▶ **TO DO**: Your answer must be the full listing below, repeated exactly, with no pictures in it.
+++
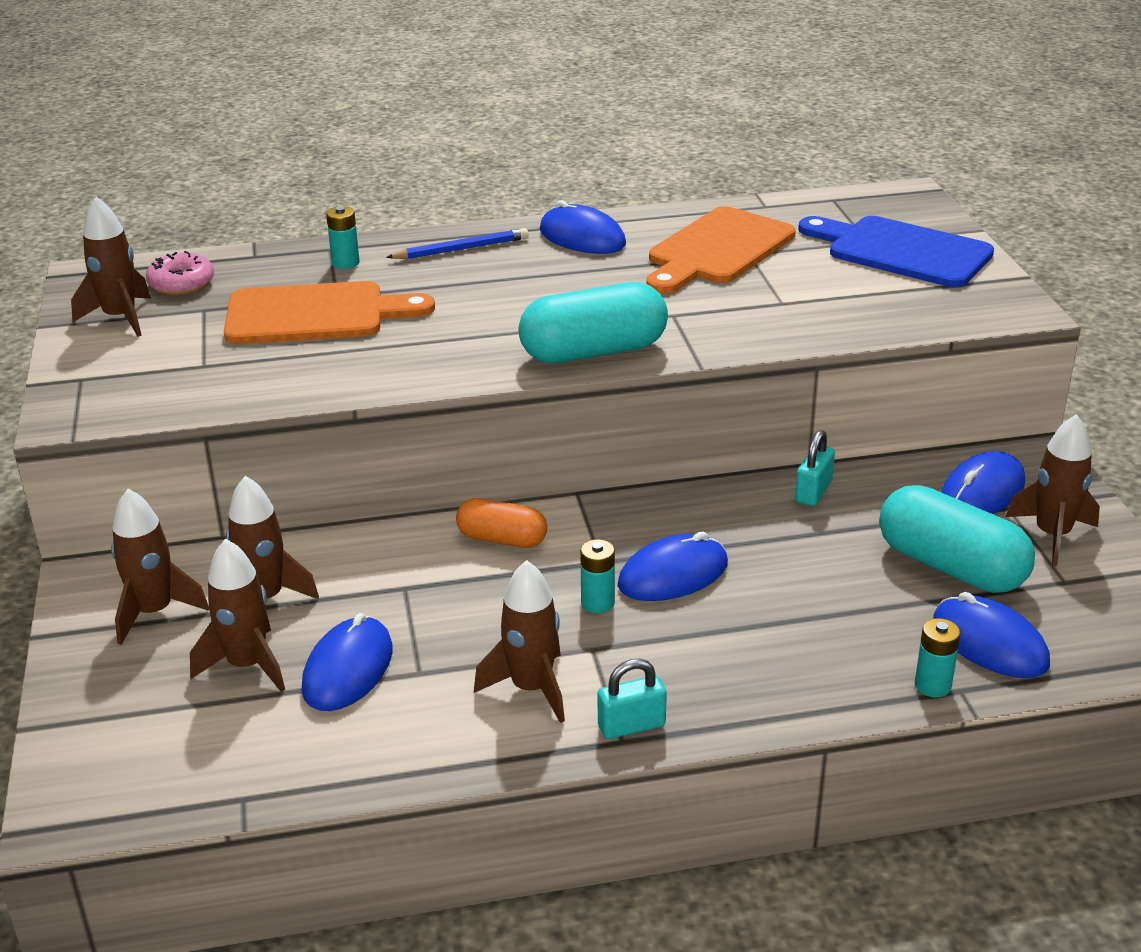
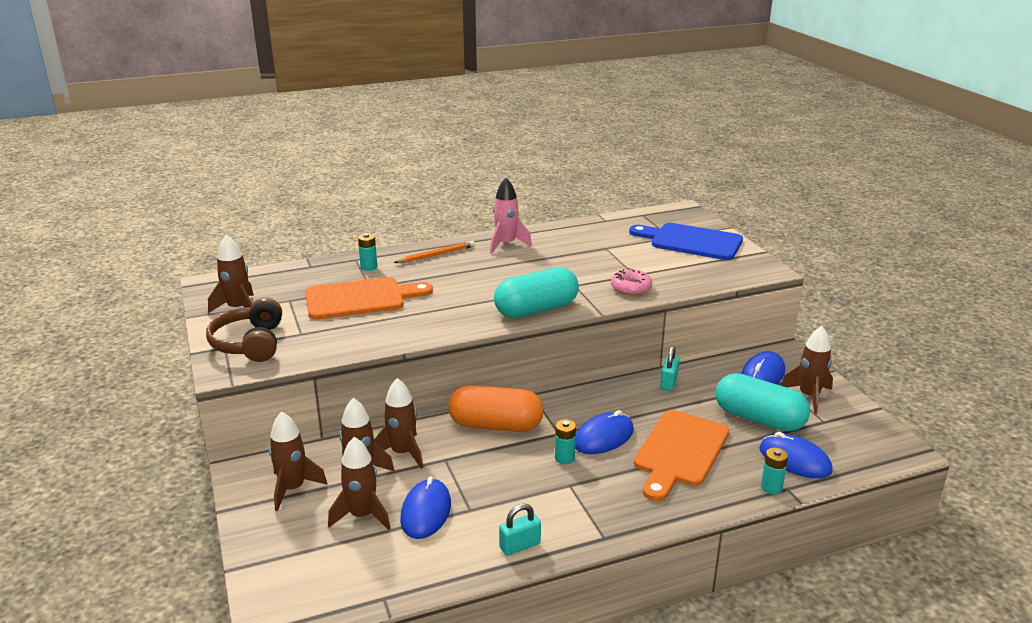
camera: 10 degrees left, 5 degrees down
(120, 376) = (250, 343): none -> brown headphones
(181, 284) = (270, 285): pink donut -> pink donut (631, 288)
(461, 249) = (436, 255): blue pencil -> orange pencil
(502, 539) = (496, 425): orange capsule -> orange capsule, size x1.68
(531, 688) = (541, 512): brown rocket -> brown rocket (402, 453)
(582, 237) = (506, 244): blue mouse -> pink rocket
(631, 725) = (607, 528): turquoise padlock -> turquoise padlock (520, 546)
(717, 250) = (587, 247): orange cutting board -> orange cutting board (679, 452)

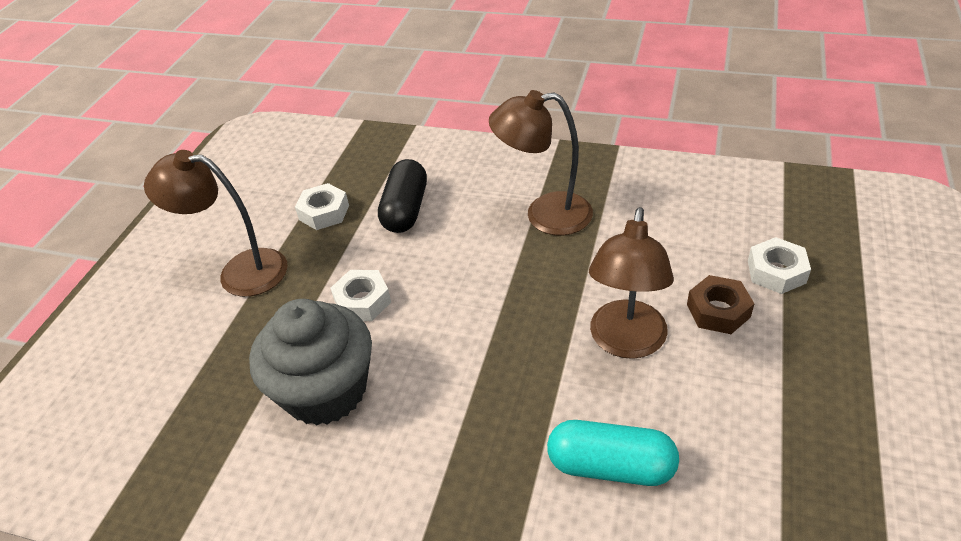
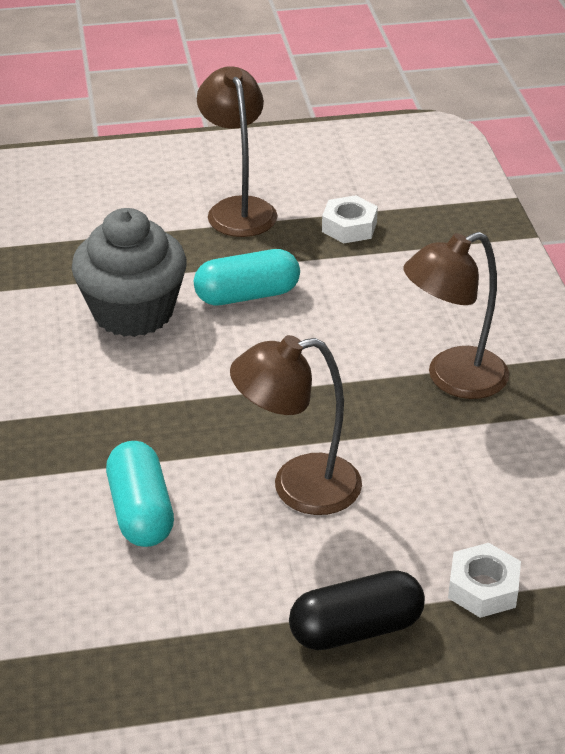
camera: 60 degrees right, 5 degrees down
(362, 301) = (247, 295): white nut -> turquoise capsule
(405, 210) = (390, 278): black capsule -> black capsule (356, 629)
(545, 215) = (452, 379): brown lamp -> brown lamp turned 90 degrees counterclockwise
(718, 311) = (387, 549): brown nut -> none

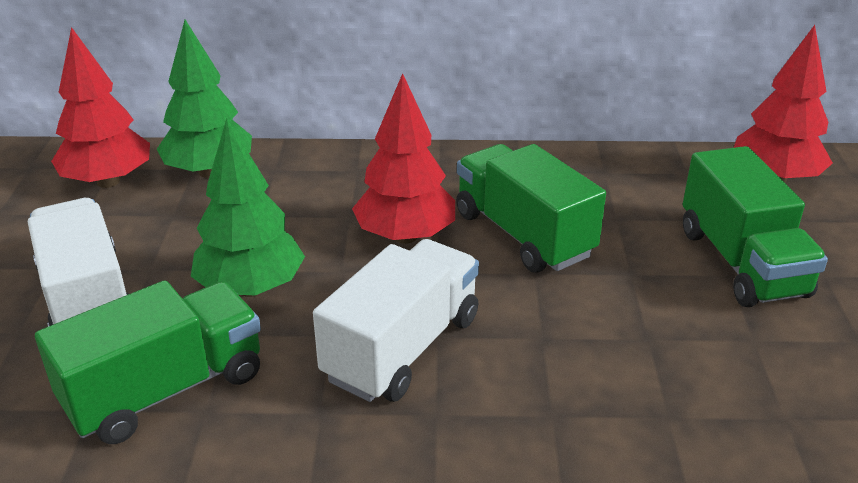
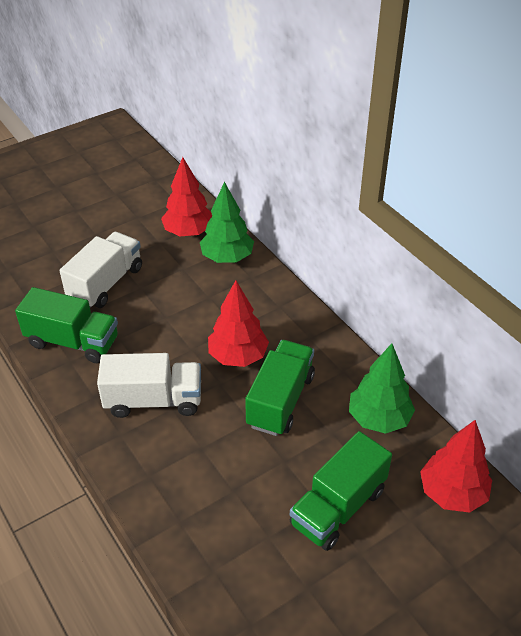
camera: 55 degrees right, 10 degrees up
(251, 288) = (153, 327): green tree -> green tree (379, 419)

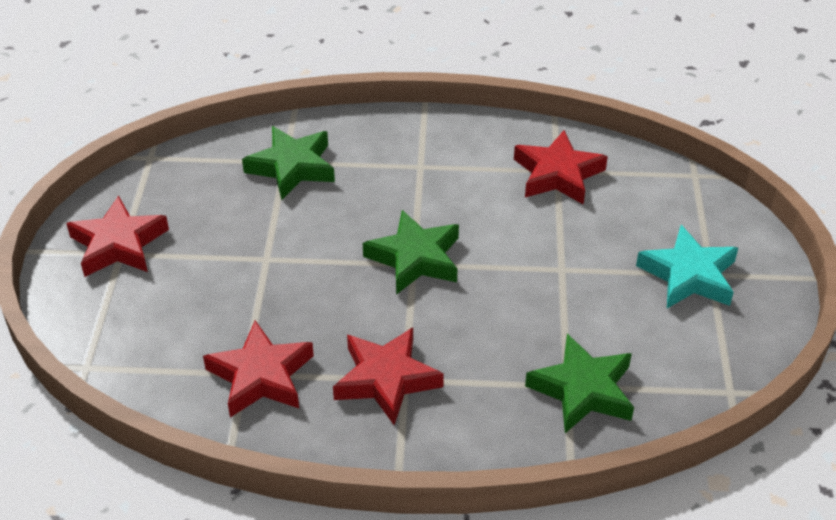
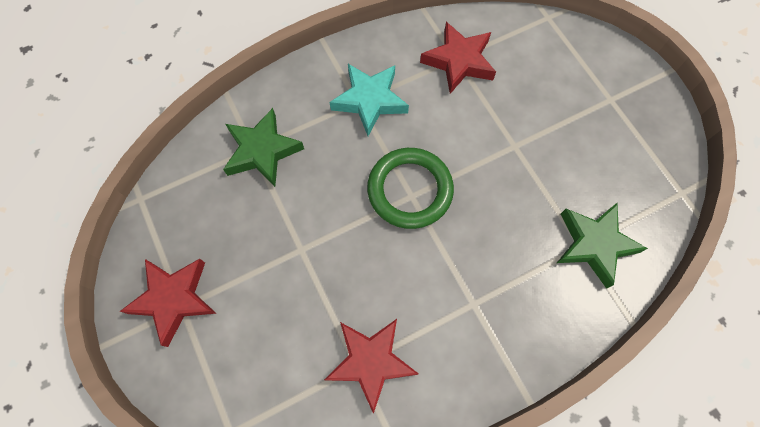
camera: 30 degrees left, 25 degrees up
(386, 379) = (461, 312): red star -> none
(415, 258) = (410, 190): green star -> green ring
(688, 275) = (598, 108): turquoise star -> turquoise star (370, 100)

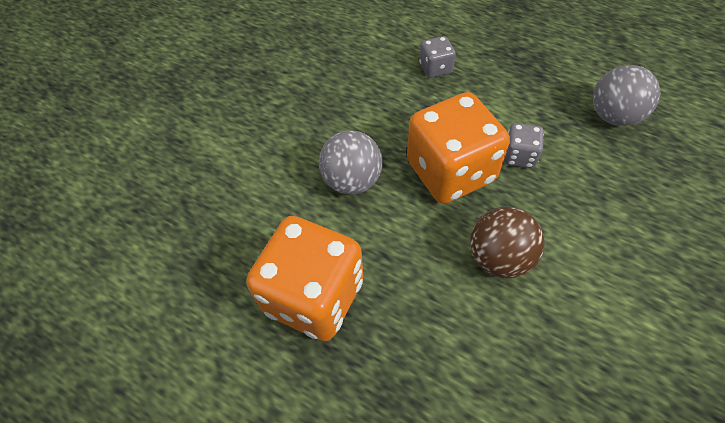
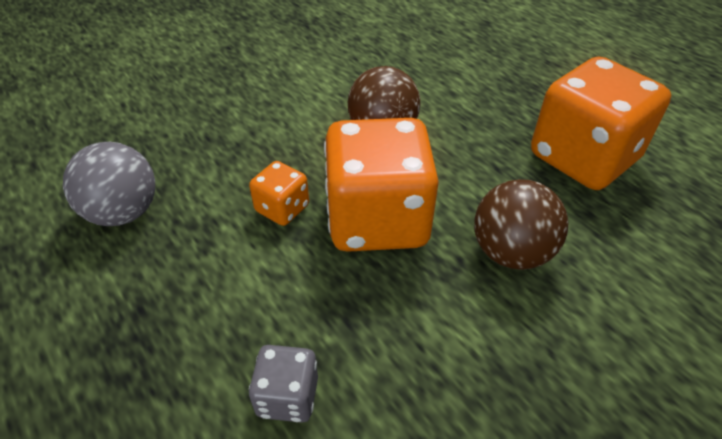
camera: 160 degrees left, 10 degrees down
(352, 181) = (511, 252): grey ball -> brown ball
(519, 156) = (282, 208): grey dice -> orange dice

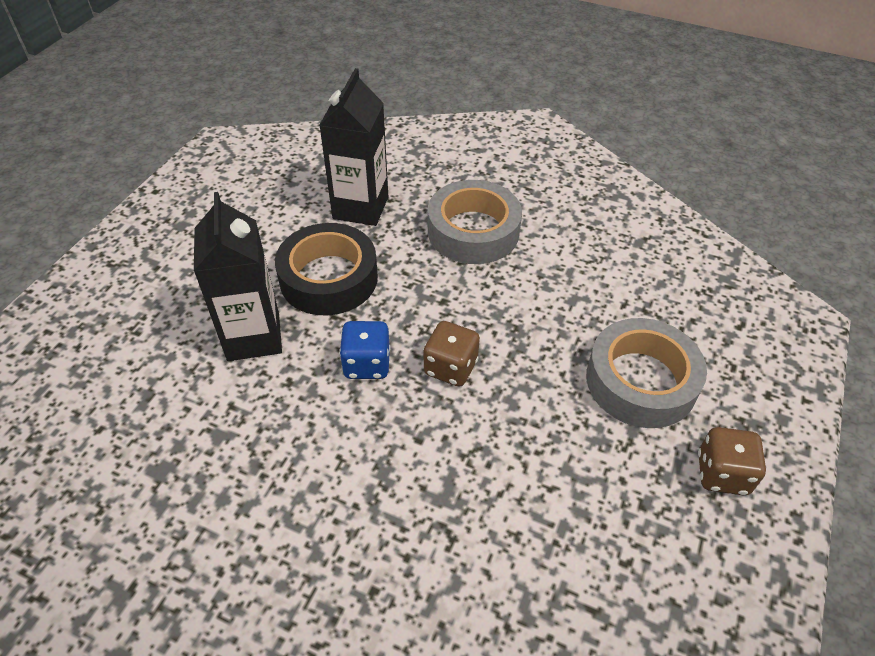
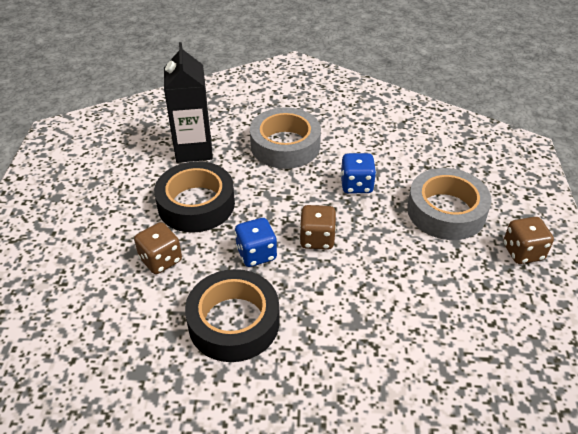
camera: 20 degrees left, 5 degrees down
(253, 337) = (161, 260): black carton -> brown dice
(296, 444) = (234, 322): none -> black tape
(537, 309) = (356, 185): none -> blue dice

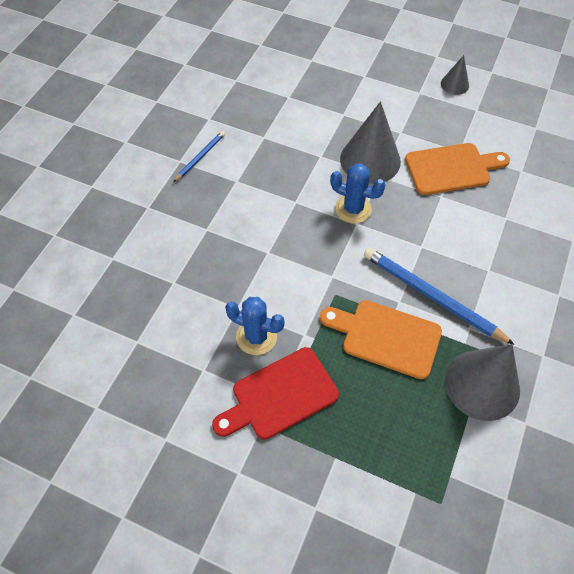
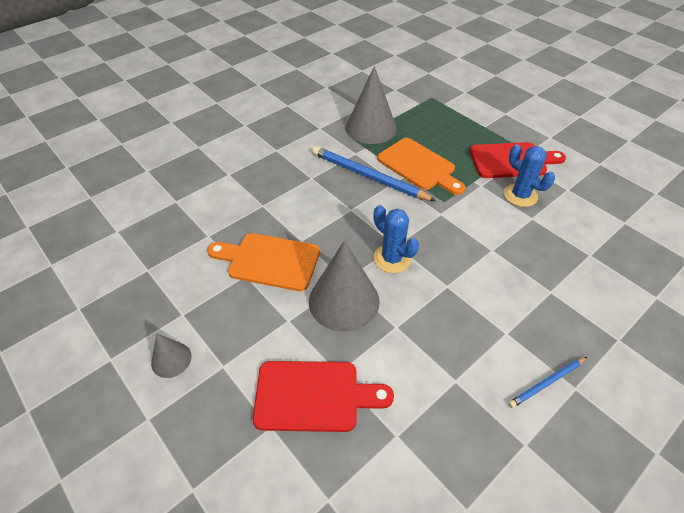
camera: 155 degrees left, 10 degrees down
(350, 98) = (313, 396): none -> red cutting board
(431, 296) = (368, 176): blue pencil -> blue pencil turned 150 degrees clockwise

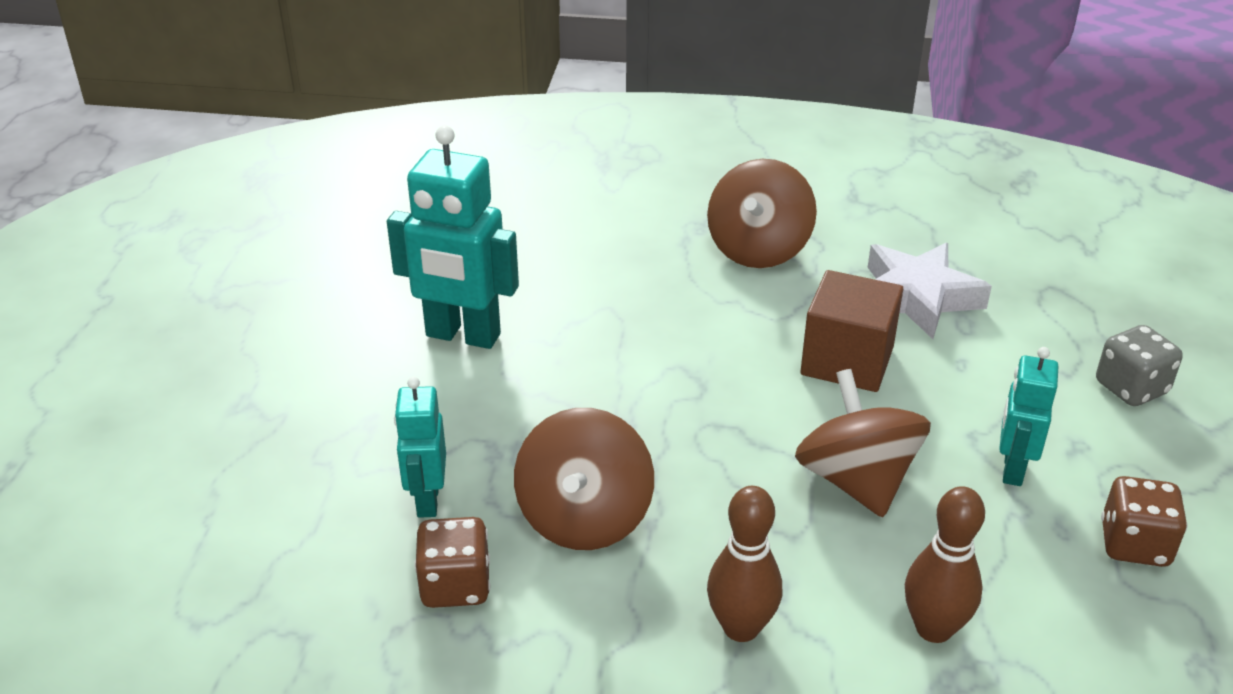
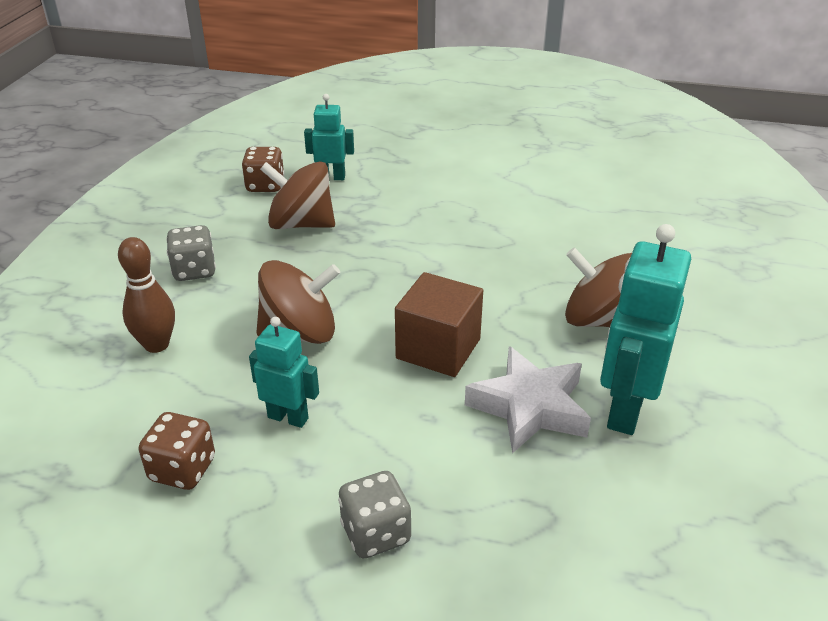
camera: 95 degrees right, 0 degrees up
(462, 336) = (480, 187): turquoise robot -> turquoise robot (625, 410)
(741, 628) = (194, 270): brown bowling pin -> grey dice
+++
▶ **EXERCISE OUTPUT**:
camera: 10 degrees left, 5 degrees down
(120, 376) = (250, 343): none -> brown headphones
(181, 284) = (270, 285): pink donut -> pink donut (631, 288)
(461, 249) = (436, 255): blue pencil -> orange pencil
(502, 539) = (496, 425): orange capsule -> orange capsule, size x1.68
(531, 688) = (541, 512): brown rocket -> brown rocket (402, 453)
(582, 237) = (506, 244): blue mouse -> pink rocket
(631, 725) = (607, 528): turquoise padlock -> turquoise padlock (520, 546)
(717, 250) = (587, 247): orange cutting board -> orange cutting board (679, 452)

camera: 60 degrees right, 5 degrees down
(362, 301) = (247, 295): white nut -> turquoise capsule
(405, 210) = (390, 278): black capsule -> black capsule (356, 629)
(545, 215) = (452, 379): brown lamp -> brown lamp turned 90 degrees counterclockwise
(718, 311) = (387, 549): brown nut -> none

camera: 55 degrees right, 10 degrees up
(251, 288) = (153, 327): green tree -> green tree (379, 419)

camera: 30 degrees left, 25 degrees up
(386, 379) = (461, 312): red star -> none
(415, 258) = (410, 190): green star -> green ring
(688, 275) = (598, 108): turquoise star -> turquoise star (370, 100)

camera: 160 degrees left, 10 degrees down
(352, 181) = (511, 252): grey ball -> brown ball
(519, 156) = (282, 208): grey dice -> orange dice

camera: 20 degrees left, 5 degrees down
(253, 337) = (161, 260): black carton -> brown dice
(296, 444) = (234, 322): none -> black tape
(537, 309) = (356, 185): none -> blue dice

camera: 155 degrees left, 10 degrees down
(350, 98) = (313, 396): none -> red cutting board
(431, 296) = (368, 176): blue pencil -> blue pencil turned 150 degrees clockwise

camera: 95 degrees right, 0 degrees up
(462, 336) = (480, 187): turquoise robot -> turquoise robot (625, 410)
(741, 628) = (194, 270): brown bowling pin -> grey dice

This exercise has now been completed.